**EXERCISE INSTRUCTIONS**
Starting at the top of the data and ending with the line that holds "purple plate K2 level 1 -> none", transcribe each line exactly; include both ends.

[Coordinate-based change listings]
═══

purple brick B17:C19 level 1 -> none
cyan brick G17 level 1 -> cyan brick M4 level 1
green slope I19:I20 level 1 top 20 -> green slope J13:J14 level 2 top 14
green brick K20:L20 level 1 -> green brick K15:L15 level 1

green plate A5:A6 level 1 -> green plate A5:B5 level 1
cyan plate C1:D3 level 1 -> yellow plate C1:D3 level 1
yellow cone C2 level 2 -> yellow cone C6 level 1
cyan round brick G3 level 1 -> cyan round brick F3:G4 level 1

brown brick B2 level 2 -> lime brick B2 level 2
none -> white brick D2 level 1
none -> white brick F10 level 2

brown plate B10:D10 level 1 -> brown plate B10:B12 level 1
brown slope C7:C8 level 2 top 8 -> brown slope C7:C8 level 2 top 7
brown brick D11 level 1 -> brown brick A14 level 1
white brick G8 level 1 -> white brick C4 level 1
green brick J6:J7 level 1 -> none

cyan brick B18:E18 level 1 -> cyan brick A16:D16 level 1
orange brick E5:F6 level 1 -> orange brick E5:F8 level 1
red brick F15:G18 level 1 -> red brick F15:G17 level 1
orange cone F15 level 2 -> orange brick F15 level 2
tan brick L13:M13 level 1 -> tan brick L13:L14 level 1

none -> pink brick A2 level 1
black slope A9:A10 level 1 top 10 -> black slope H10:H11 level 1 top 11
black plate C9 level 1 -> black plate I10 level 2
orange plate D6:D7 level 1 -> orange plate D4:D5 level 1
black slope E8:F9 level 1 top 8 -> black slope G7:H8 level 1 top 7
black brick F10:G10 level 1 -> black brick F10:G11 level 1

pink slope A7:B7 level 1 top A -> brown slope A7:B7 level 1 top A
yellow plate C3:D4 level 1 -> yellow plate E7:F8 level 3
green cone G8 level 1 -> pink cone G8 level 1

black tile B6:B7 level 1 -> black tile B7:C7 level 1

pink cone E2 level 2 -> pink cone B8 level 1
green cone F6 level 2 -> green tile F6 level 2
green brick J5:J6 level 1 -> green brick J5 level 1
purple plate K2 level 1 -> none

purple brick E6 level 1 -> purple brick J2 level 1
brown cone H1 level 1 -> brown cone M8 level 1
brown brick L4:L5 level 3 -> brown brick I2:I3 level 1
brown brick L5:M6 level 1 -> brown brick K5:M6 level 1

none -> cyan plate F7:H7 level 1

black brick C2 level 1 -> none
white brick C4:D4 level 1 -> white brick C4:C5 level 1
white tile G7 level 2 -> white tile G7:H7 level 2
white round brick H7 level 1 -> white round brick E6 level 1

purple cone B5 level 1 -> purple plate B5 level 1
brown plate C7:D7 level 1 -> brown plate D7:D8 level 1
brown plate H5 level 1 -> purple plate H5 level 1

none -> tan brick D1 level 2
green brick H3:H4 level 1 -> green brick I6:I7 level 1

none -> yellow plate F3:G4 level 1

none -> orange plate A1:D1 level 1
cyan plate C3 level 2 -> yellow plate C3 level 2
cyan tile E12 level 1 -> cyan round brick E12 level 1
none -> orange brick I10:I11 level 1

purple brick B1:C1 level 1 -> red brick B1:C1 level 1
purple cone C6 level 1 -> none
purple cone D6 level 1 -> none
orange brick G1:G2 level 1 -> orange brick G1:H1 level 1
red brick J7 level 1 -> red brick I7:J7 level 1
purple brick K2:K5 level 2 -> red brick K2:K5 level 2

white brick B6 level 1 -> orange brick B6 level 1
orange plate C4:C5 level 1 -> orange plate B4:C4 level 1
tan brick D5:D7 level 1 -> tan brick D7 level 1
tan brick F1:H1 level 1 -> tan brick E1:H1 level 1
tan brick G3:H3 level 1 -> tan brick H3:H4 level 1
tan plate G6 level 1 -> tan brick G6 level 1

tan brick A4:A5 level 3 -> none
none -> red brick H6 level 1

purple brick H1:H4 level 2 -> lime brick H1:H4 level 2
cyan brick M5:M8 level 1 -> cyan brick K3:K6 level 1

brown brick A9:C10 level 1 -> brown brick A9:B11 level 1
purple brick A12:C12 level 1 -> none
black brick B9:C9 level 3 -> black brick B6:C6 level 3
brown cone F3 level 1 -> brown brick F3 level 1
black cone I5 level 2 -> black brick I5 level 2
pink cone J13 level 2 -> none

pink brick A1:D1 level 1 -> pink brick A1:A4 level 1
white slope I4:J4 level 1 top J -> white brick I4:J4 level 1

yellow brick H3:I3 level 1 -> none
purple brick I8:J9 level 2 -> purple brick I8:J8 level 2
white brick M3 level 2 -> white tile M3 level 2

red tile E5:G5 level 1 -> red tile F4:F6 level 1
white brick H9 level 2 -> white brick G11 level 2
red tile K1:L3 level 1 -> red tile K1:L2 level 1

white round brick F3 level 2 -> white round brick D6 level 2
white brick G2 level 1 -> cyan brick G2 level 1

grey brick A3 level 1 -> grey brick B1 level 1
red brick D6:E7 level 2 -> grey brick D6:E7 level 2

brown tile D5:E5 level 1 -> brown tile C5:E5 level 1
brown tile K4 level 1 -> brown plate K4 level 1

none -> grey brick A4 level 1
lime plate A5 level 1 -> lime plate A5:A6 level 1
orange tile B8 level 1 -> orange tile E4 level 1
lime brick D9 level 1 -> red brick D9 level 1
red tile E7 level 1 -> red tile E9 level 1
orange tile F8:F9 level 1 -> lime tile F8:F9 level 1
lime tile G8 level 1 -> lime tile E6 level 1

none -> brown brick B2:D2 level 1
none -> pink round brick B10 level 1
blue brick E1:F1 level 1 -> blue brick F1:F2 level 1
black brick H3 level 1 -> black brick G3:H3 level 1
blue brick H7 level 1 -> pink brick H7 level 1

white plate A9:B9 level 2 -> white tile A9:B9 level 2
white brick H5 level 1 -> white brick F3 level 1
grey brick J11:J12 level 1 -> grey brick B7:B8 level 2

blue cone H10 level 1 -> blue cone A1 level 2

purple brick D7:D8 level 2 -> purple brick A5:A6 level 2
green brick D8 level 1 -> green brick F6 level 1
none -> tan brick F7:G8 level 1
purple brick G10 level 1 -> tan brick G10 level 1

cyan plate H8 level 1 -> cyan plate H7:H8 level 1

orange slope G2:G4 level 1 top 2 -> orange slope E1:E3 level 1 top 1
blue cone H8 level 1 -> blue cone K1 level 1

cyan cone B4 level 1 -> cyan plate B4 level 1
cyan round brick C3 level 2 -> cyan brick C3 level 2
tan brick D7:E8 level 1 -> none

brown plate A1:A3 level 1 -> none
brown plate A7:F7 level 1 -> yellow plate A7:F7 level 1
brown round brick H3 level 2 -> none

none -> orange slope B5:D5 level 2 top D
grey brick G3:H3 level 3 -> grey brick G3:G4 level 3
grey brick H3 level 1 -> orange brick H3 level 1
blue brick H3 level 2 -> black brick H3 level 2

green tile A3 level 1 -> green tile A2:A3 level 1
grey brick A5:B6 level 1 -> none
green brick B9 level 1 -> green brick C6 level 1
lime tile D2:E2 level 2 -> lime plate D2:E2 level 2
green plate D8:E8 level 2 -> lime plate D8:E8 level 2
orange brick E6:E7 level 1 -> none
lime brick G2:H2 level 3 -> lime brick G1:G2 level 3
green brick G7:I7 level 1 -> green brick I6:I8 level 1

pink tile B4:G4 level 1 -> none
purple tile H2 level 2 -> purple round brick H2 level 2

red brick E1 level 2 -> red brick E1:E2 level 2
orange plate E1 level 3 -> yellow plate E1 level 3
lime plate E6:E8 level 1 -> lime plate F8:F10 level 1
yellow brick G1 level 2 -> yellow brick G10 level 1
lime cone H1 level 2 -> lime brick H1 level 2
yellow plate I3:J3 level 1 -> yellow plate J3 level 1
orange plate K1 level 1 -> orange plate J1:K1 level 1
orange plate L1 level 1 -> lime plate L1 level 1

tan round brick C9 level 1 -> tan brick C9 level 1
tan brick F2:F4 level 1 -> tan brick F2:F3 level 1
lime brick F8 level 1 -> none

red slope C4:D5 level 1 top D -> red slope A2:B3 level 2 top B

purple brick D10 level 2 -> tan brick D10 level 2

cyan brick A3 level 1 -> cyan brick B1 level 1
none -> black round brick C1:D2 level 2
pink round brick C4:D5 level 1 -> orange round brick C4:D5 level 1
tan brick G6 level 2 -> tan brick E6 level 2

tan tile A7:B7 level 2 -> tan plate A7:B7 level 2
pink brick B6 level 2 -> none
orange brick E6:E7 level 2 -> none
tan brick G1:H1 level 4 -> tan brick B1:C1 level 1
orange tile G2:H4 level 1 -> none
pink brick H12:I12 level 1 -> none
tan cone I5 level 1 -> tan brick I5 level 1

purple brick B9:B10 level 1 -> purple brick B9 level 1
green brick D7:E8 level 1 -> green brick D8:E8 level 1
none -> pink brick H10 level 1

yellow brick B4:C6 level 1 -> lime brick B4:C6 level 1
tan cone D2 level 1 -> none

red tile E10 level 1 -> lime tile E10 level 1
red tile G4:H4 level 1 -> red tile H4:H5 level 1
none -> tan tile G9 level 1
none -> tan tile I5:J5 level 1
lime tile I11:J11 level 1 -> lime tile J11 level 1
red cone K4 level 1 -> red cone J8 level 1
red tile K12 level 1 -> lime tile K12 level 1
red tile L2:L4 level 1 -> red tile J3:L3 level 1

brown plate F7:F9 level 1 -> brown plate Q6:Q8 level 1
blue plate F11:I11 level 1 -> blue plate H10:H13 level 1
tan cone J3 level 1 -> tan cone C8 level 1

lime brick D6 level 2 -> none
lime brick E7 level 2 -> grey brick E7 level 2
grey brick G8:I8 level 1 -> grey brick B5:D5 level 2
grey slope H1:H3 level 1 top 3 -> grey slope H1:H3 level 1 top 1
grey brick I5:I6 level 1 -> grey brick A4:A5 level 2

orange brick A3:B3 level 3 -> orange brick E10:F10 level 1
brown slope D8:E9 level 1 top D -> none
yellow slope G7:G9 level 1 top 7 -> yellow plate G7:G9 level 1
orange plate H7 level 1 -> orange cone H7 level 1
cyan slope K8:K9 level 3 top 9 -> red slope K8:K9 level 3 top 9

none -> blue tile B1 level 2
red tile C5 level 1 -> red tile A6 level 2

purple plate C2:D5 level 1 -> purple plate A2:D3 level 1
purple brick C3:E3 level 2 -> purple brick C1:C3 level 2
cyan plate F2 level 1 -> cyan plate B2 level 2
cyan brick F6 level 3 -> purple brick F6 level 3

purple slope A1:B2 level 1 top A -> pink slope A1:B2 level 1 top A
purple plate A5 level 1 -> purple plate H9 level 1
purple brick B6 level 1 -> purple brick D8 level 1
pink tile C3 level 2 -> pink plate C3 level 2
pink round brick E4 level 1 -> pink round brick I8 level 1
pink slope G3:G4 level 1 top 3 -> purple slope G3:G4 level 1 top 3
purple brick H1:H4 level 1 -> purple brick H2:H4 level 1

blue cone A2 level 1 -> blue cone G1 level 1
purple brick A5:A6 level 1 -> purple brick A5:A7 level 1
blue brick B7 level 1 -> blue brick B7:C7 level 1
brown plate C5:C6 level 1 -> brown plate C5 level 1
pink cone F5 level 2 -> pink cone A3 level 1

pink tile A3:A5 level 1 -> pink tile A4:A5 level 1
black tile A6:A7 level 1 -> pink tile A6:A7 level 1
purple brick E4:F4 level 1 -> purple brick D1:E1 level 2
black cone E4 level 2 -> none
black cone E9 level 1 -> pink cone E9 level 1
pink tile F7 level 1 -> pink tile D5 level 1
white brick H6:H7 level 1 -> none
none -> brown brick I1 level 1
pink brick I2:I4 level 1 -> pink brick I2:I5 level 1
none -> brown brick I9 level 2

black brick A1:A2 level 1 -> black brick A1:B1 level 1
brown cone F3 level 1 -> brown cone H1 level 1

═══

**RESPONSE**
purple brick B17:C19 level 1 -> none
cyan brick G17 level 1 -> cyan brick M4 level 1
green slope I19:I20 level 1 top 20 -> green slope J13:J14 level 2 top 14
green brick K20:L20 level 1 -> green brick K15:L15 level 1

green plate A5:A6 level 1 -> green plate A5:B5 level 1
cyan plate C1:D3 level 1 -> yellow plate C1:D3 level 1
yellow cone C2 level 2 -> yellow cone C6 level 1
cyan round brick G3 level 1 -> cyan round brick F3:G4 level 1

brown brick B2 level 2 -> lime brick B2 level 2
none -> white brick D2 level 1
none -> white brick F10 level 2

brown plate B10:D10 level 1 -> brown plate B10:B12 level 1
brown slope C7:C8 level 2 top 8 -> brown slope C7:C8 level 2 top 7
brown brick D11 level 1 -> brown brick A14 level 1
white brick G8 level 1 -> white brick C4 level 1
green brick J6:J7 level 1 -> none

cyan brick B18:E18 level 1 -> cyan brick A16:D16 level 1
orange brick E5:F6 level 1 -> orange brick E5:F8 level 1
red brick F15:G18 level 1 -> red brick F15:G17 level 1
orange cone F15 level 2 -> orange brick F15 level 2
tan brick L13:M13 level 1 -> tan brick L13:L14 level 1

none -> pink brick A2 level 1
black slope A9:A10 level 1 top 10 -> black slope H10:H11 level 1 top 11
black plate C9 level 1 -> black plate I10 level 2
orange plate D6:D7 level 1 -> orange plate D4:D5 level 1
black slope E8:F9 level 1 top 8 -> black slope G7:H8 level 1 top 7
black brick F10:G10 level 1 -> black brick F10:G11 level 1

pink slope A7:B7 level 1 top A -> brown slope A7:B7 level 1 top A
yellow plate C3:D4 level 1 -> yellow plate E7:F8 level 3
green cone G8 level 1 -> pink cone G8 level 1

black tile B6:B7 level 1 -> black tile B7:C7 level 1

pink cone E2 level 2 -> pink cone B8 level 1
green cone F6 level 2 -> green tile F6 level 2
green brick J5:J6 level 1 -> green brick J5 level 1
purple plate K2 level 1 -> none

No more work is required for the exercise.